__Source data__:
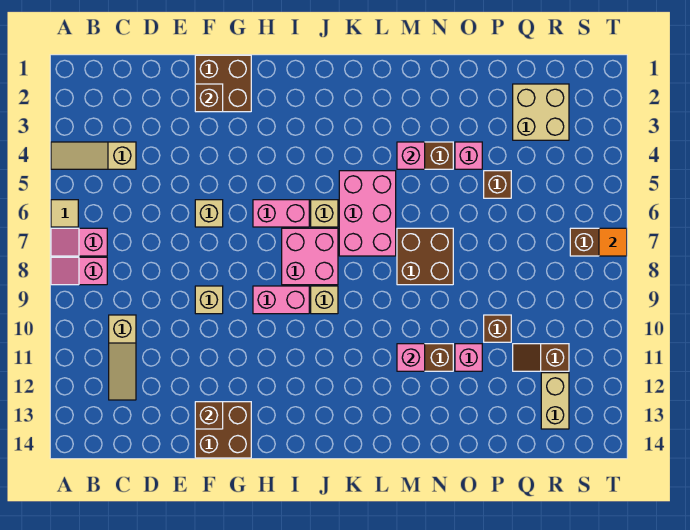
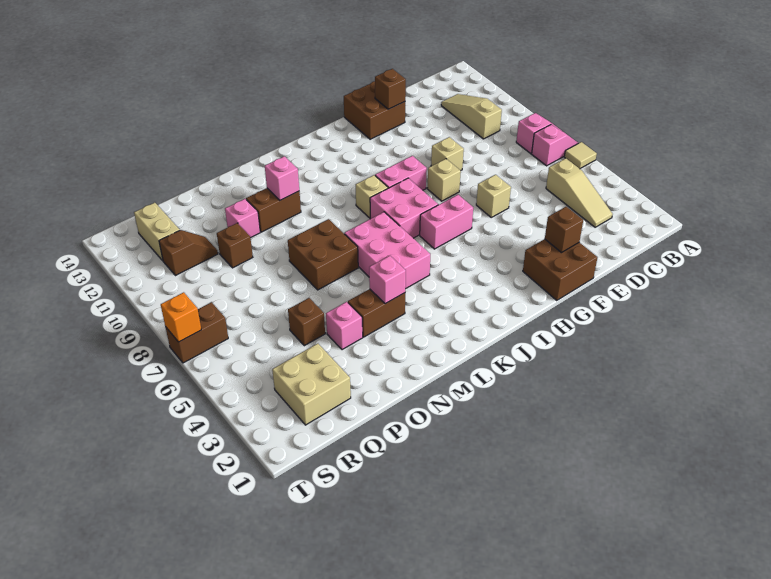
tan slope A4:C4 level 1 top C -> tan slope C3:C5 level 1 top 5
tan brick J6 level 1 -> tan brick G8 level 1
orange tile T7 level 2 -> orange brick T7 level 2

__What needs to be done__:
Report how many lines in the data above contain "brick", without any other words.

__Task response__:
2